EXERCISE DETAILS:
Could the data below be retyped exactly, without its pictures?

PROVIDED INFORMATION:
^^^^^^^^
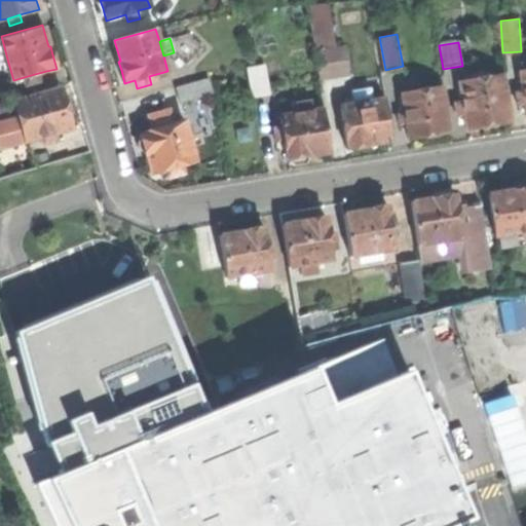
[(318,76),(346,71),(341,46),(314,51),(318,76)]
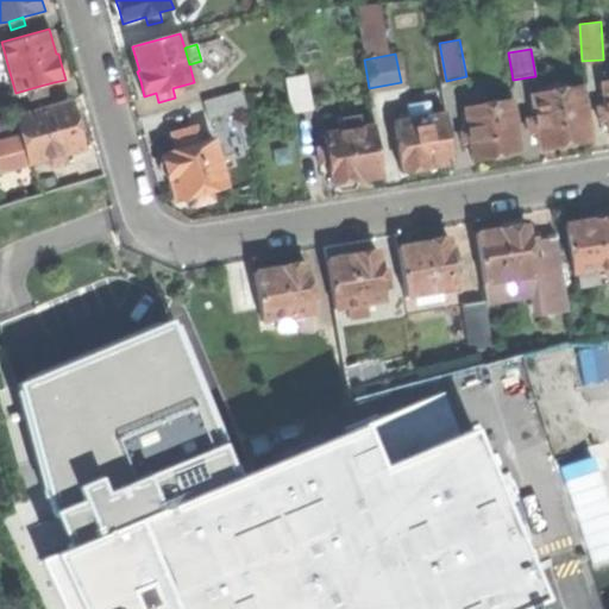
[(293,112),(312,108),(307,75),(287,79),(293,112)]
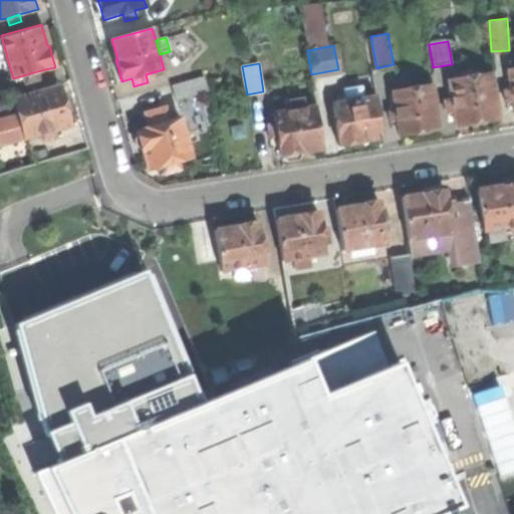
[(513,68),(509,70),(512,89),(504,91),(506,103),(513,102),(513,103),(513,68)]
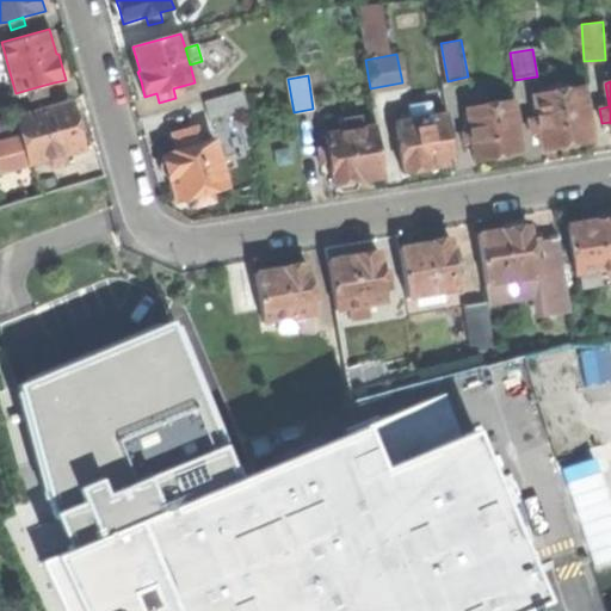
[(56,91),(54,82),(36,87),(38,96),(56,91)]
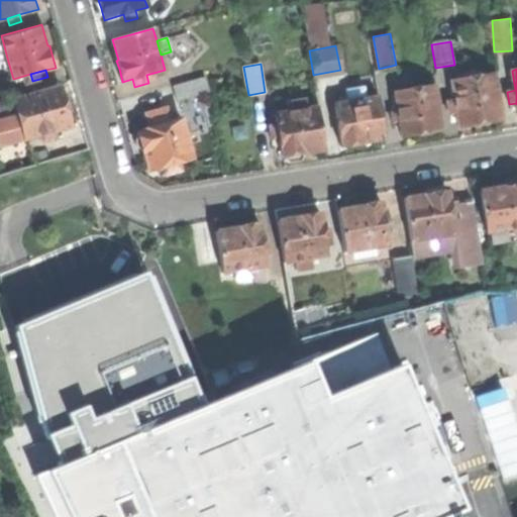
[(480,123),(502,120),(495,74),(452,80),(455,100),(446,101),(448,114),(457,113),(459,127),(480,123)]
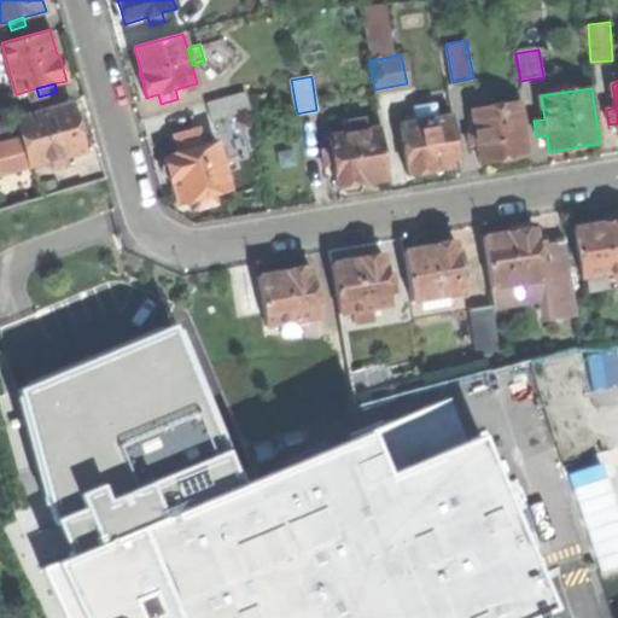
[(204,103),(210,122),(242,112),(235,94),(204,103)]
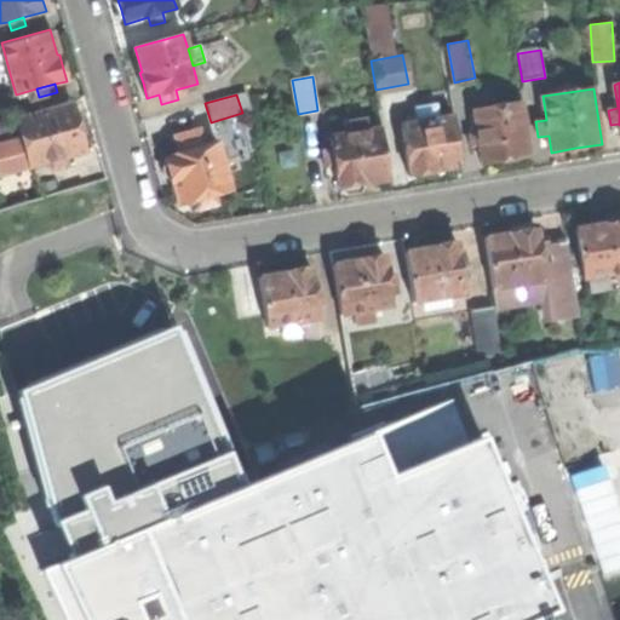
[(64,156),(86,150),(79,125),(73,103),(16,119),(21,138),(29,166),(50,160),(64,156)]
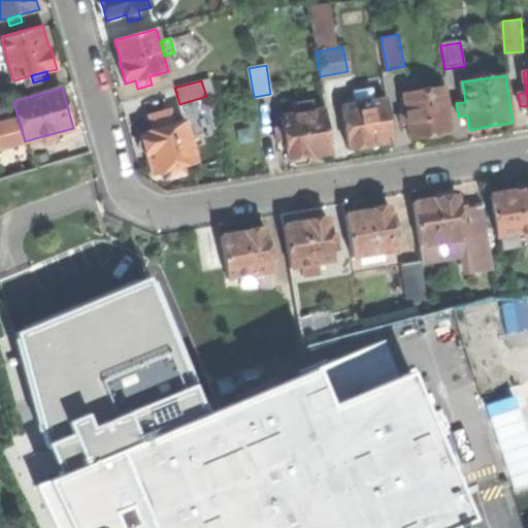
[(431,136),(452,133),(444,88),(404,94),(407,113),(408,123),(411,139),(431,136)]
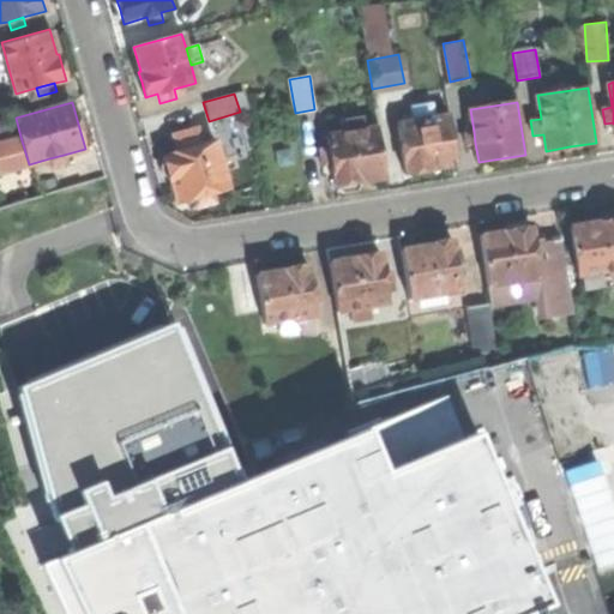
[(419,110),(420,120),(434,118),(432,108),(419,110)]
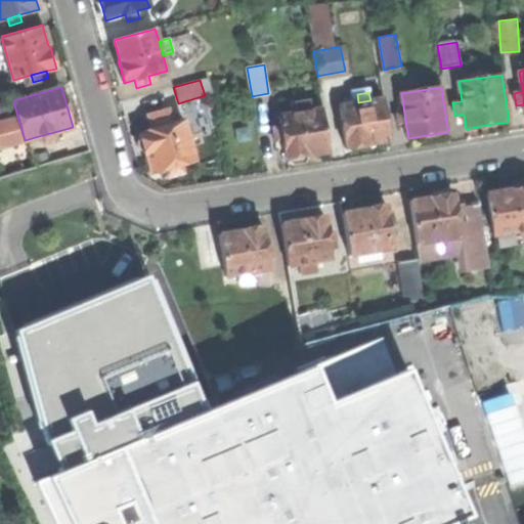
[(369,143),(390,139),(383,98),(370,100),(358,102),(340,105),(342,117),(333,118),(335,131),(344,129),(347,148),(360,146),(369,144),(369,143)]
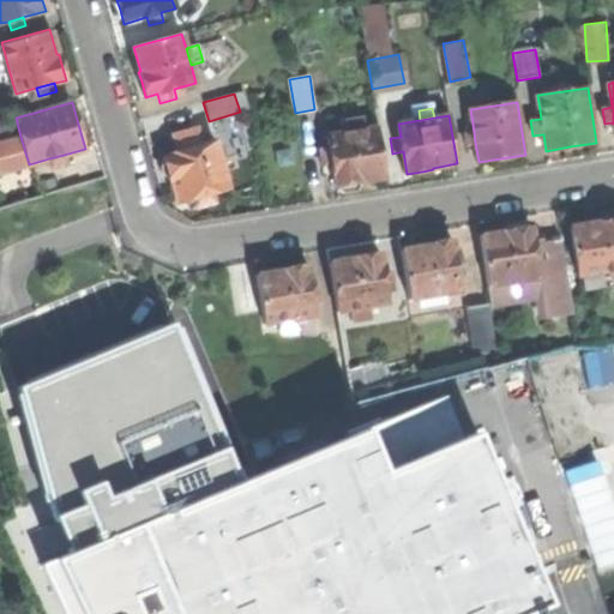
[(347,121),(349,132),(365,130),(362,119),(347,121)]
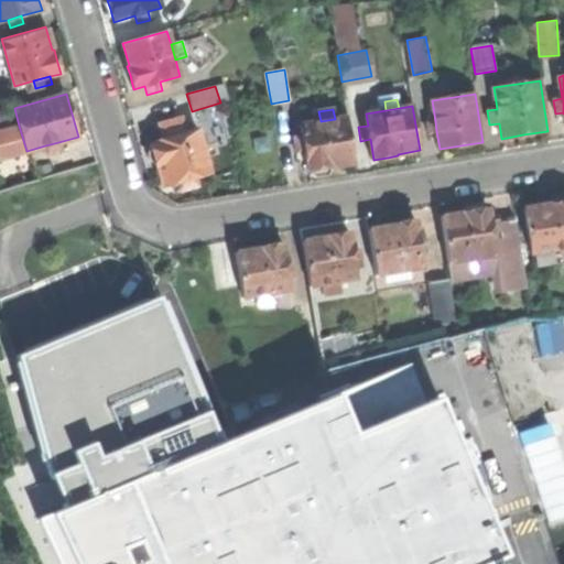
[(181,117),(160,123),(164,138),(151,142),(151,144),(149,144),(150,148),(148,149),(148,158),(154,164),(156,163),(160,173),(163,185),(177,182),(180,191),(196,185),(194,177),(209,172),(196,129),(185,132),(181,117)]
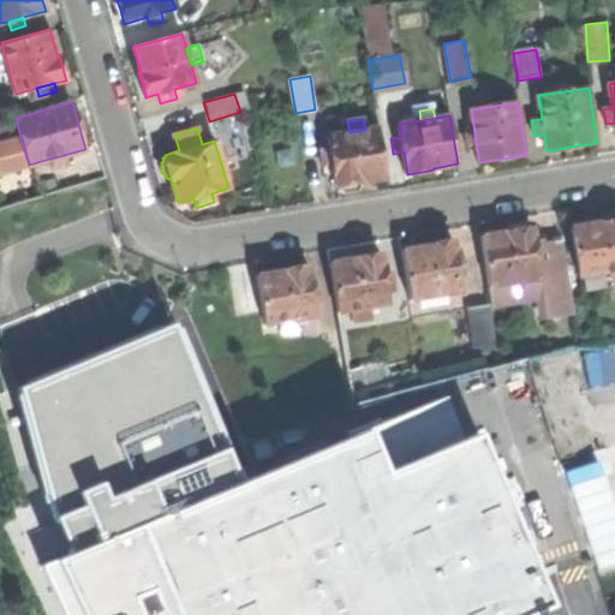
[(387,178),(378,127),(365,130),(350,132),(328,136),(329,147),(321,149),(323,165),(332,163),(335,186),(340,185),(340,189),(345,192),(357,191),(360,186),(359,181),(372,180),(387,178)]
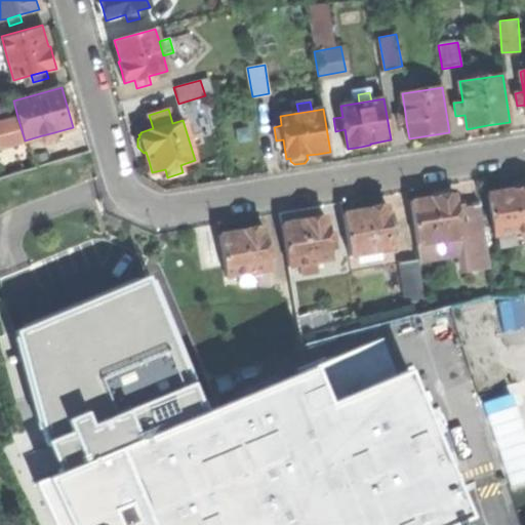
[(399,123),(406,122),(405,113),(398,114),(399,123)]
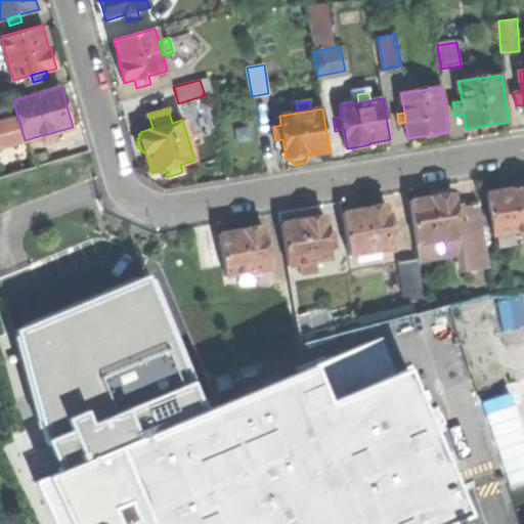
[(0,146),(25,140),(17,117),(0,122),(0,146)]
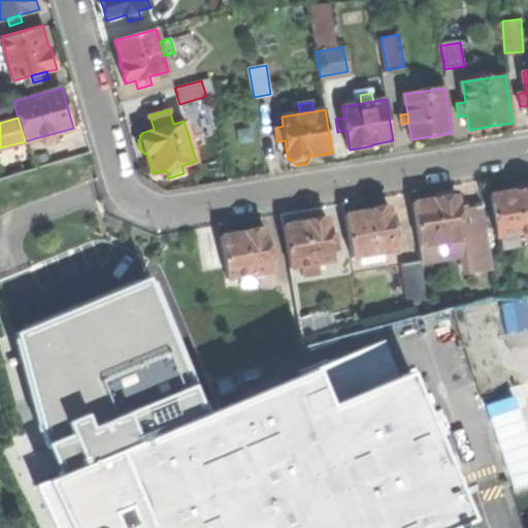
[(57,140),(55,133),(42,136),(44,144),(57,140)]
^^^^^^^^
THE ANSWER:
[(318,76),(346,71),(341,46),(314,51),(318,76)]
[(293,112),(312,108),(307,75),(287,79),(293,112)]
[(513,68),(509,70),(512,89),(504,91),(506,103),(513,102),(513,103),(513,68)]
[(56,91),(54,82),(36,87),(38,96),(56,91)]
[(480,123),(502,120),(495,74),(452,80),(455,100),(446,101),(448,114),(457,113),(459,127),(480,123)]
[(204,103),(210,122),(242,112),(235,94),(204,103)]
[(64,156),(86,150),(79,125),(73,103),(16,119),(21,138),(29,166),(50,160),(64,156)]
[(431,136),(452,133),(444,88),(404,94),(407,113),(408,123),(411,139),(431,136)]
[(419,110),(420,120),(434,118),(432,108),(419,110)]
[(369,143),(390,139),(383,98),(370,100),(358,102),(340,105),(342,117),(333,118),(335,131),(344,129),(347,148),(360,146),(369,144),(369,143)]
[(347,121),(349,132),(365,130),(362,119),(347,121)]
[(181,117),(160,123),(164,138),(151,142),(151,144),(149,144),(150,148),(148,149),(148,158),(154,164),(156,163),(160,173),(163,185),(177,182),(180,191),(196,185),(194,177),(209,172),(196,129),(185,132),(181,117)]
[(387,178),(378,127),(365,130),(350,132),(328,136),(329,147),(321,149),(323,165),(332,163),(335,186),(340,185),(340,189),(345,192),(357,191),(360,186),(359,181),(372,180),(387,178)]
[(399,123),(406,122),(405,113),(398,114),(399,123)]
[(0,146),(25,140),(17,117),(0,122),(0,146)]
[(57,140),(55,133),(42,136),(44,144),(57,140)]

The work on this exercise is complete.